#### [Task to complete]
Please find all lines containing "none" in the listing below and copy them.
***** Extracted information
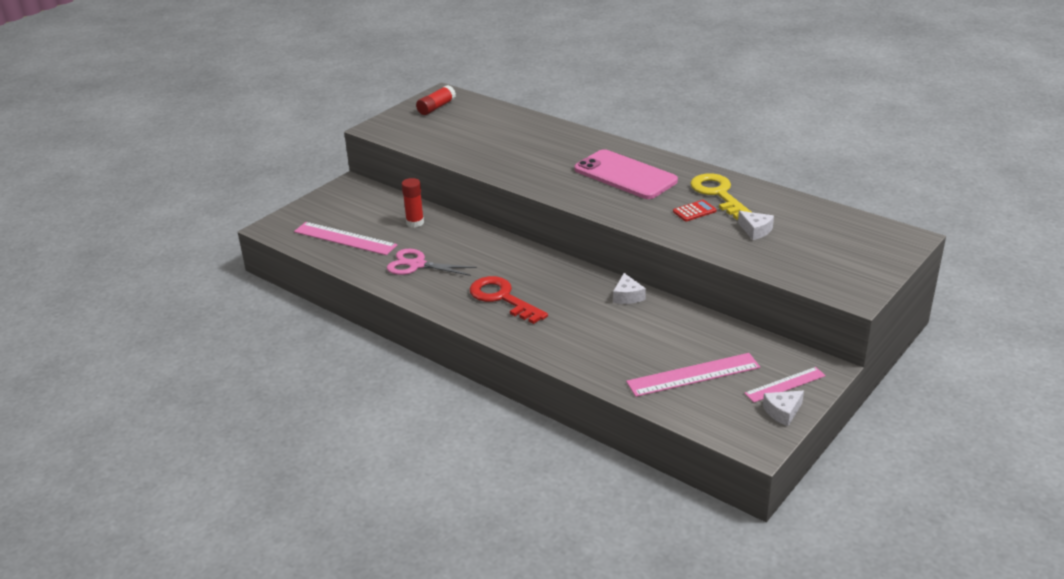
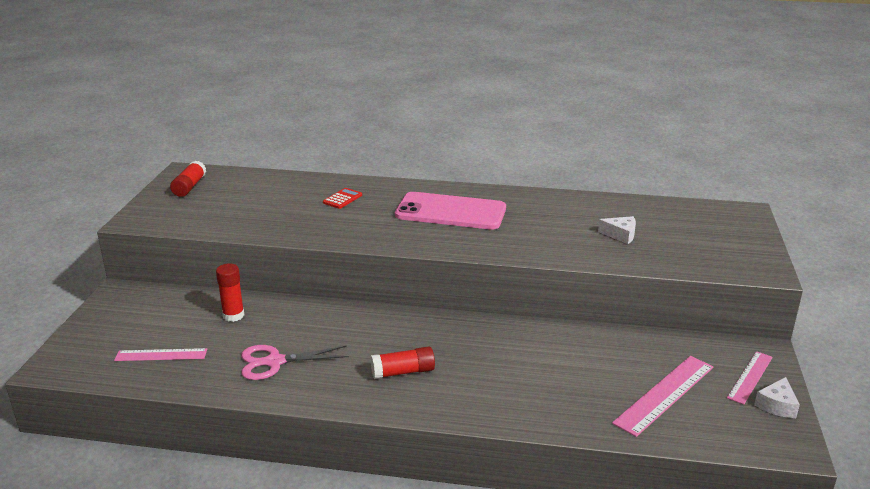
camera: 30 degrees left, 5 degrees down
(345, 238) = (161, 355): pink ruler -> pink ruler, size x0.64
(502, 298) = (403, 372): red key -> red glue stick
(627, 296) = (526, 333): white cheese -> none
(694, 211) = (549, 230): red calculator -> red calculator (342, 199)
(718, 194) = (553, 210): yellow key -> none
**********
#### [Completed task]
(627, 296) = (526, 333): white cheese -> none
(718, 194) = (553, 210): yellow key -> none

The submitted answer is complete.